What this task involves –
The answer must be the lines from the one that holds "none -> lime 1x2 slope [268,146,354,218]" through the final line of the data, copied exactly, with no pictures.

Supplied data –
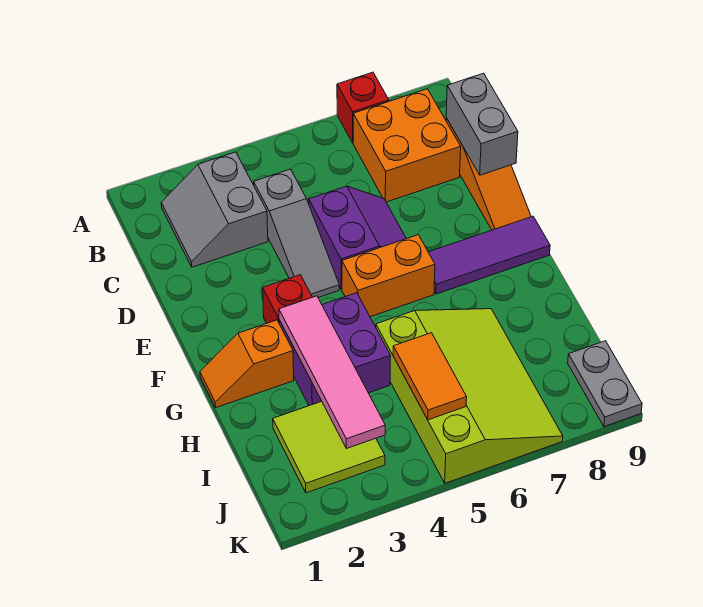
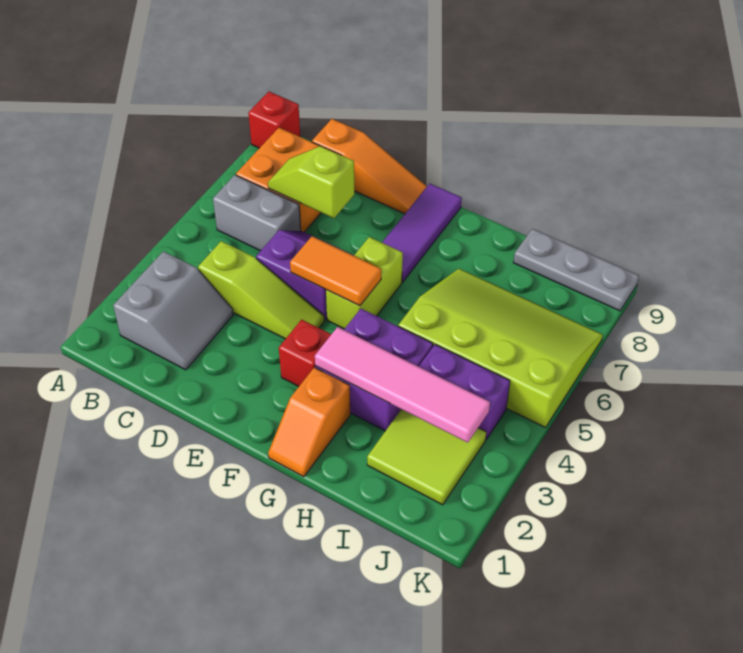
red 1x1 brick [337,72,389,143] -> red 1x1 brick moved to [249,92,300,148]
grey 2x2 slope [161,152,268,267] -> grey 2x2 slope turned to [113,251,233,370]
grey 1x3 slope [254,169,339,297] -> lime 1x3 slope [198,241,324,339]
none -> lime 1x2 slope [268,146,354,218]
grey 1x2 brick [446,73,518,175] -> grey 1x2 brick moved to [213,175,301,251]
orange 1x2 brick [342,235,435,317] -> lime 1x2 brick [326,237,403,329]
none -> purple 1x2 brick [419,345,510,439]
orange 1x2 tile [393,333,467,420] -> orange 1x2 tile moved to [290,236,381,306]
grey 1x2 plate [568,341,642,427] -> grey 1x3 plate [513,229,639,311]

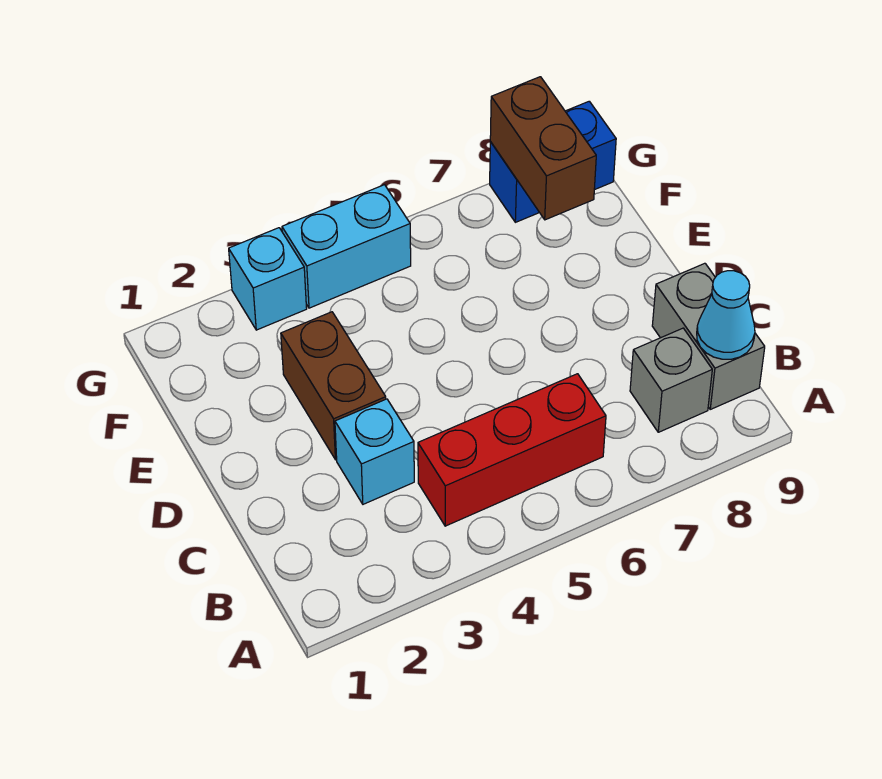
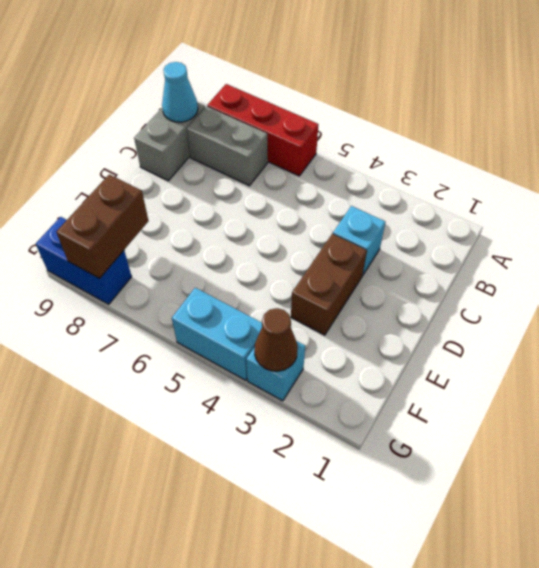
red 1x3 brick [418,374,606,526] -> red 1x3 brick moved to [207,84,318,176]
grey 1x1 brick [630,328,712,432] -> grey 1x2 brick [187,106,268,186]
none -> brown 1x1 cone [254,308,298,371]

Exercise answer –
none -> lime 1x2 slope [268,146,354,218]
grey 1x2 brick [446,73,518,175] -> grey 1x2 brick moved to [213,175,301,251]
orange 1x2 brick [342,235,435,317] -> lime 1x2 brick [326,237,403,329]
none -> purple 1x2 brick [419,345,510,439]
orange 1x2 tile [393,333,467,420] -> orange 1x2 tile moved to [290,236,381,306]
grey 1x2 plate [568,341,642,427] -> grey 1x3 plate [513,229,639,311]

red 1x3 brick [418,374,606,526] -> red 1x3 brick moved to [207,84,318,176]
grey 1x1 brick [630,328,712,432] -> grey 1x2 brick [187,106,268,186]
none -> brown 1x1 cone [254,308,298,371]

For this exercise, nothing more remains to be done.